## Exercise description
Each line below that contains "square" counts once; report the total and nothing more.

## Input records
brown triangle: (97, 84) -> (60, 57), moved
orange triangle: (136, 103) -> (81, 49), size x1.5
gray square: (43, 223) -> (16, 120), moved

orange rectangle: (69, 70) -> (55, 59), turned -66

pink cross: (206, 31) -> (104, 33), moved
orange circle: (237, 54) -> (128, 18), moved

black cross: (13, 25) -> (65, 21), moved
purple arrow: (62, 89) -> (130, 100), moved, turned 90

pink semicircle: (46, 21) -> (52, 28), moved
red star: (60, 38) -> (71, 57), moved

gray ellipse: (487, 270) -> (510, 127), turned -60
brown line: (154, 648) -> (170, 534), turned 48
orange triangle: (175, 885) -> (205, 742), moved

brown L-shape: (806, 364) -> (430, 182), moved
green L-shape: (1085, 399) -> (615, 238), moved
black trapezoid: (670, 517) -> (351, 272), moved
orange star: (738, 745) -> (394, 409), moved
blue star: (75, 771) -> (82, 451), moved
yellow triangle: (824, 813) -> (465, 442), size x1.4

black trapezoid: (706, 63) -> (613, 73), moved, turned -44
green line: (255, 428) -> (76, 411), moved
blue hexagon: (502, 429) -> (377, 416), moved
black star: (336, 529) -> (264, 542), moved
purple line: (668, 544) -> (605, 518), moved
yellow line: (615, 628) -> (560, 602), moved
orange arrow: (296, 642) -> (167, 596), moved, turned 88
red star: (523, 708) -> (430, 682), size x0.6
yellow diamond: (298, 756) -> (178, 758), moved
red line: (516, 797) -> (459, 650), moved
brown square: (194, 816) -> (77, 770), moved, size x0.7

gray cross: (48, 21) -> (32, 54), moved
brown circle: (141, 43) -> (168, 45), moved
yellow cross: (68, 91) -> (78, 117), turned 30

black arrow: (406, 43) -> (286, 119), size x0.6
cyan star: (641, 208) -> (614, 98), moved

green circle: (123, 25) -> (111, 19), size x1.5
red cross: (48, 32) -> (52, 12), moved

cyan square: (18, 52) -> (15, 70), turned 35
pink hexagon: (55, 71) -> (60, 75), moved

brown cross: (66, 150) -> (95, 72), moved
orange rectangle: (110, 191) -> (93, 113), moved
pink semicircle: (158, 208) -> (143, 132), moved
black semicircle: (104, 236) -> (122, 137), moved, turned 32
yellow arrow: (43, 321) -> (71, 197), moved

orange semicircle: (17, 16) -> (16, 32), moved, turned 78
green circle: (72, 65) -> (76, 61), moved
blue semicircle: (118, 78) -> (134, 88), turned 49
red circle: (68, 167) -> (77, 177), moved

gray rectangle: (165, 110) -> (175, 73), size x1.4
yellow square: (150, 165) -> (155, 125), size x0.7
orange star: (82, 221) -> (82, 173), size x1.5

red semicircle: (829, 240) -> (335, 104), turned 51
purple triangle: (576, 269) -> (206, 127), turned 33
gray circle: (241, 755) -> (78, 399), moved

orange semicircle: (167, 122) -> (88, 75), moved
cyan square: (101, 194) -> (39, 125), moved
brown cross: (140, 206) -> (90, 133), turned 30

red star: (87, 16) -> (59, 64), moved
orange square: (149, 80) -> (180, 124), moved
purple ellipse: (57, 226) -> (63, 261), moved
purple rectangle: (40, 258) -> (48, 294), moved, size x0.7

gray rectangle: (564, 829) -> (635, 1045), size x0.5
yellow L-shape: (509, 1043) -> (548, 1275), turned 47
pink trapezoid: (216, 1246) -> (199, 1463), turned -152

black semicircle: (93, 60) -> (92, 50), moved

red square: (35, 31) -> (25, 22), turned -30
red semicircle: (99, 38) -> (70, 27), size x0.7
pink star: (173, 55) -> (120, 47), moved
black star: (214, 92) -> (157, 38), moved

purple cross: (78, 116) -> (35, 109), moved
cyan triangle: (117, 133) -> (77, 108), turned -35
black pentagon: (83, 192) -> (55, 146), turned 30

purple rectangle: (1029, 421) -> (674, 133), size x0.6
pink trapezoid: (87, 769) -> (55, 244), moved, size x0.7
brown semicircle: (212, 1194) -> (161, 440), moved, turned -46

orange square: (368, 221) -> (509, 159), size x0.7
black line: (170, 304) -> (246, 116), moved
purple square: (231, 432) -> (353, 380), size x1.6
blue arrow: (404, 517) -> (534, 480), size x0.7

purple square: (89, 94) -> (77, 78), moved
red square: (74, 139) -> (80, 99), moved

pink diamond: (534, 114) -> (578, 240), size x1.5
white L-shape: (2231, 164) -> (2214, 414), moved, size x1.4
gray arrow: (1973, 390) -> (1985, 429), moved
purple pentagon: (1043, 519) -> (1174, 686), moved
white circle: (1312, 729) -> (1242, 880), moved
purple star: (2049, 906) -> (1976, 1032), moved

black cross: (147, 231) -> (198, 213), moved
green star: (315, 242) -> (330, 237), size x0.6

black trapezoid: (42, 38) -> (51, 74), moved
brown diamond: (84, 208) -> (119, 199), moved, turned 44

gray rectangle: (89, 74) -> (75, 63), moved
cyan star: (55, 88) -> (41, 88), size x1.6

## The completed task
11